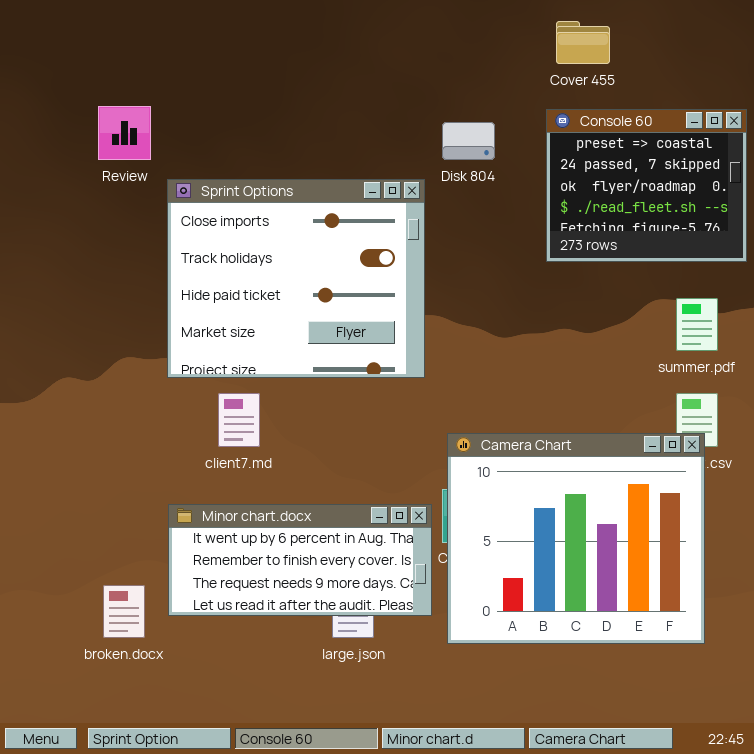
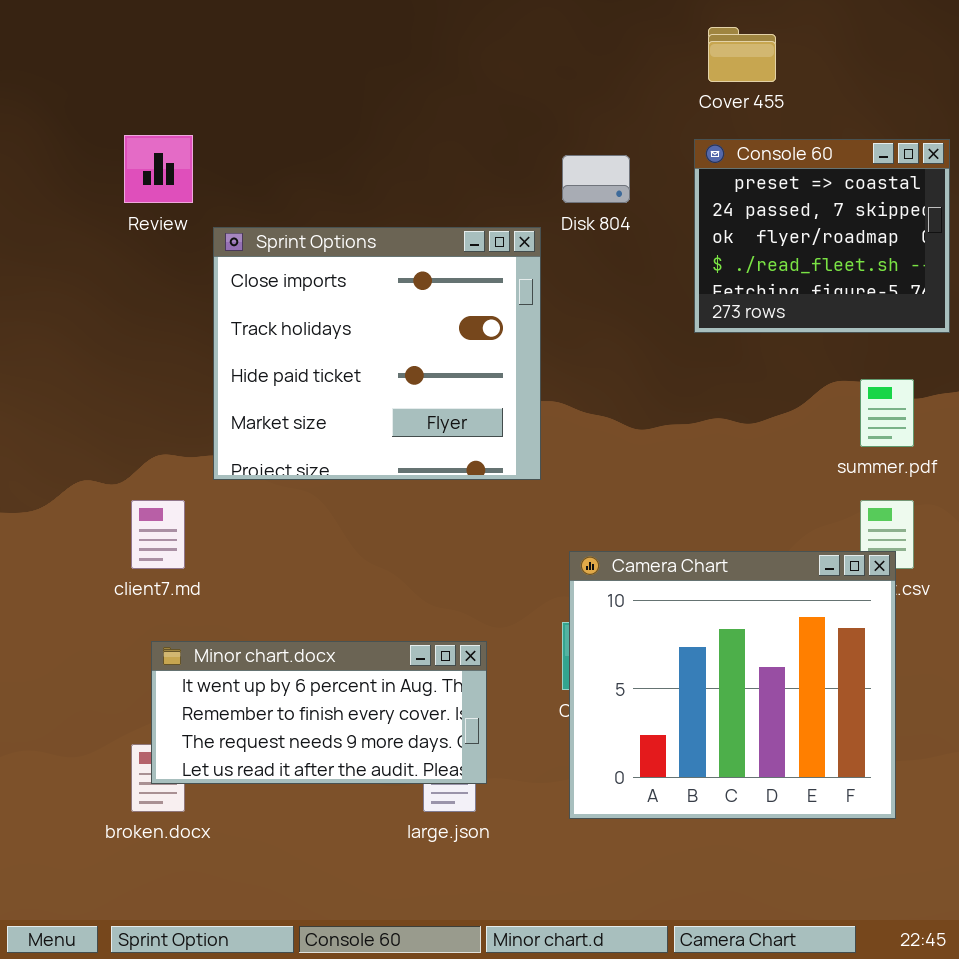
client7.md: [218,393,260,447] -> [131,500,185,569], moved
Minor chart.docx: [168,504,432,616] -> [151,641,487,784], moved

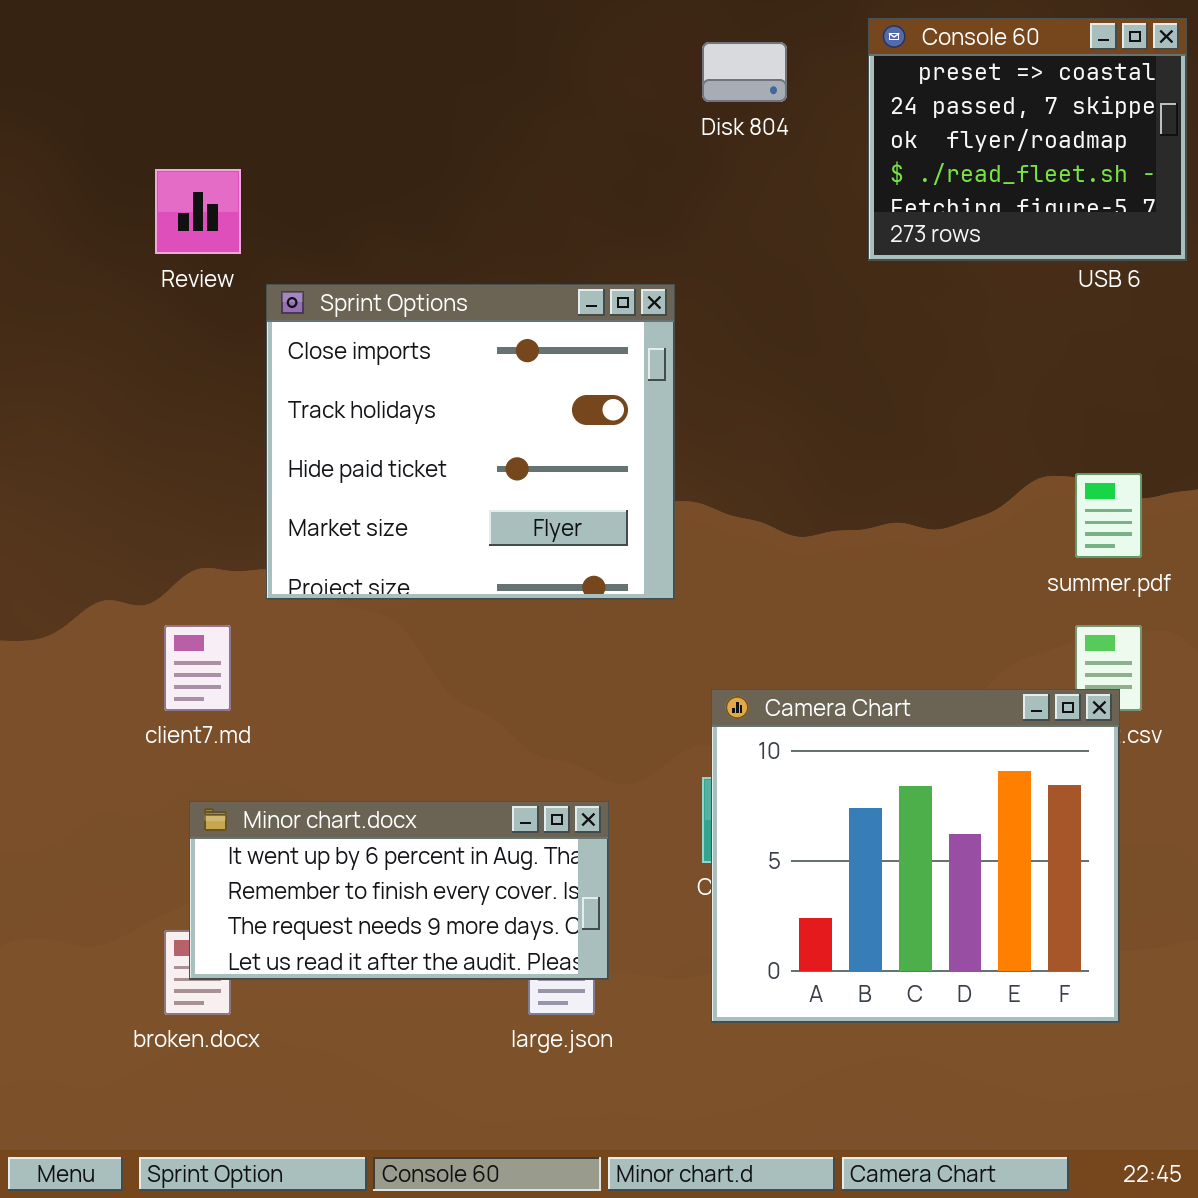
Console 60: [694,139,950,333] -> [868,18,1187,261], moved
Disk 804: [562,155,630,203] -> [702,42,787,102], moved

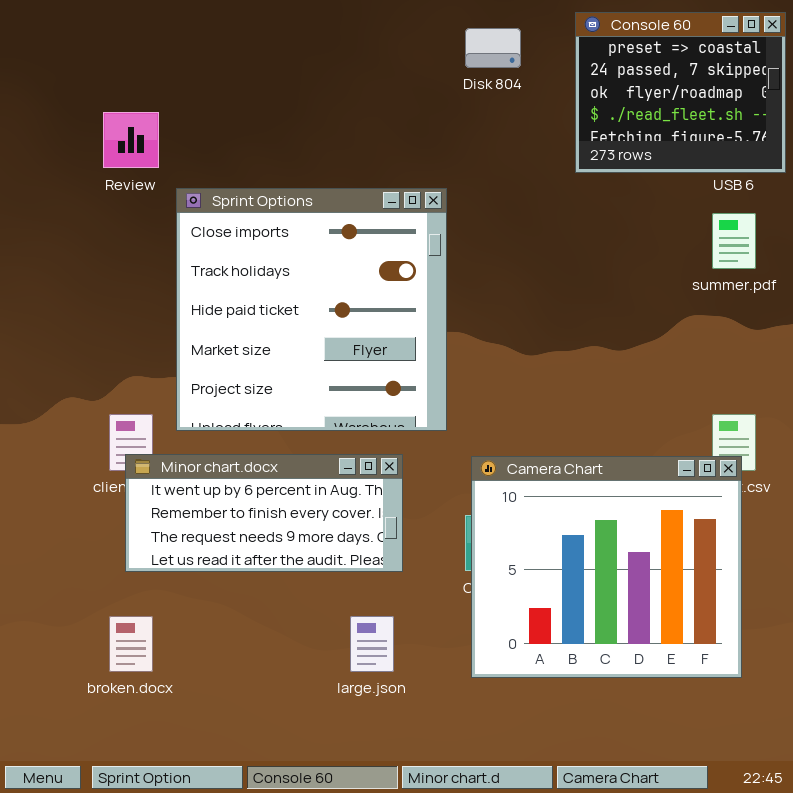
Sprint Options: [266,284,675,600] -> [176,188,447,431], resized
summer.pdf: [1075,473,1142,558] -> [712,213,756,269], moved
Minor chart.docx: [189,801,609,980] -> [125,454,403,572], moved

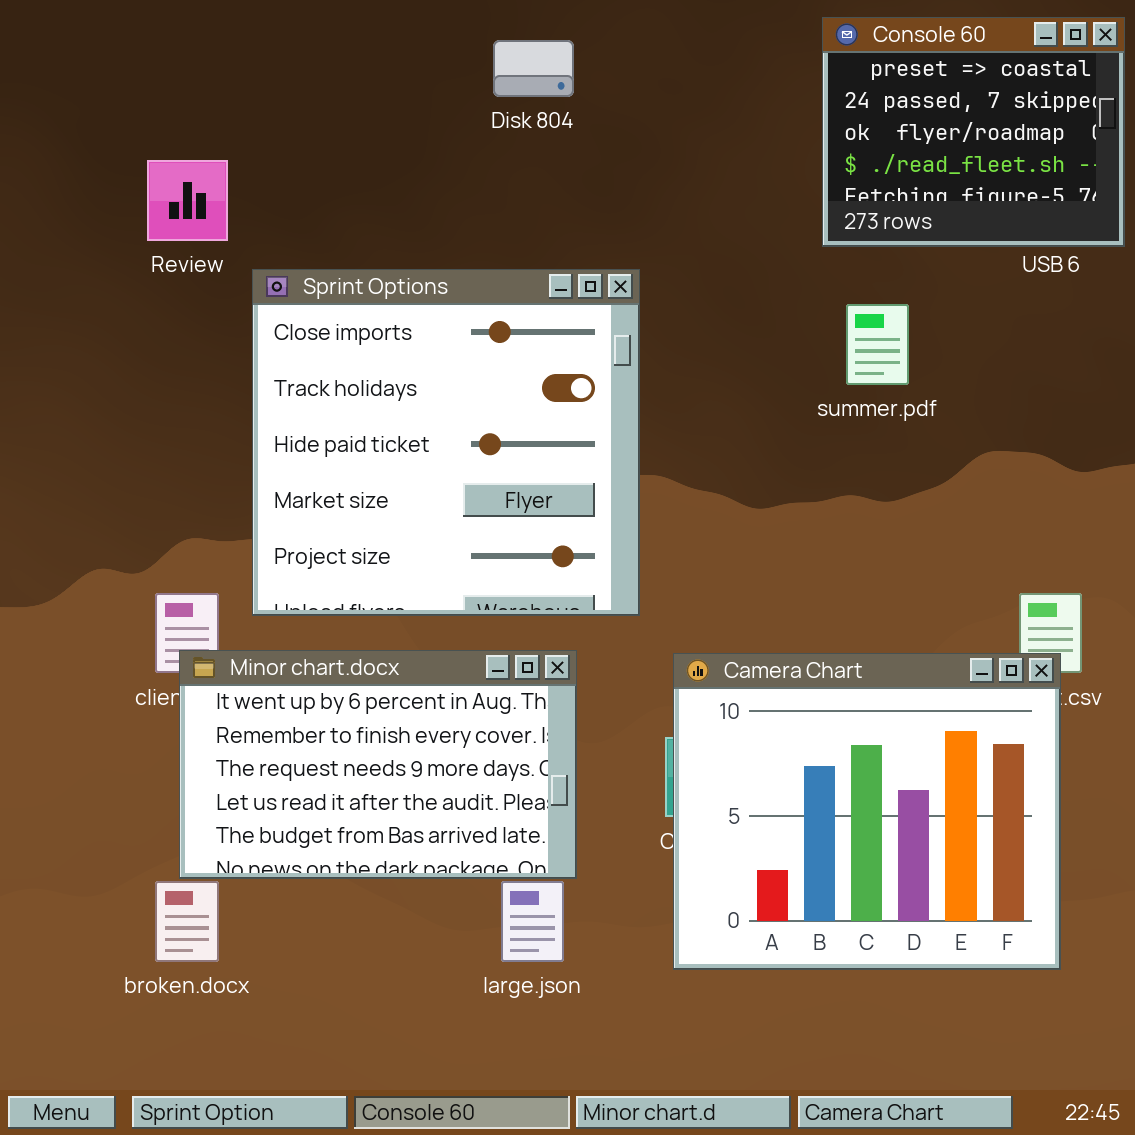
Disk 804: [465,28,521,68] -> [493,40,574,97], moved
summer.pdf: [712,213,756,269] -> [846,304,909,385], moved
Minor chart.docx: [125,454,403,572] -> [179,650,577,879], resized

◇ ◇ ◇ ◇ ◇

Reproduce the entries above exactly, though not their pictures.

● **ANSWER TO THIS EXERCISE**:
client7.md: [218,393,260,447] -> [131,500,185,569], moved
Minor chart.docx: [168,504,432,616] -> [151,641,487,784], moved

Console 60: [694,139,950,333] -> [868,18,1187,261], moved
Disk 804: [562,155,630,203] -> [702,42,787,102], moved

Sprint Options: [266,284,675,600] -> [176,188,447,431], resized
summer.pdf: [1075,473,1142,558] -> [712,213,756,269], moved
Minor chart.docx: [189,801,609,980] -> [125,454,403,572], moved

Disk 804: [465,28,521,68] -> [493,40,574,97], moved
summer.pdf: [712,213,756,269] -> [846,304,909,385], moved
Minor chart.docx: [125,454,403,572] -> [179,650,577,879], resized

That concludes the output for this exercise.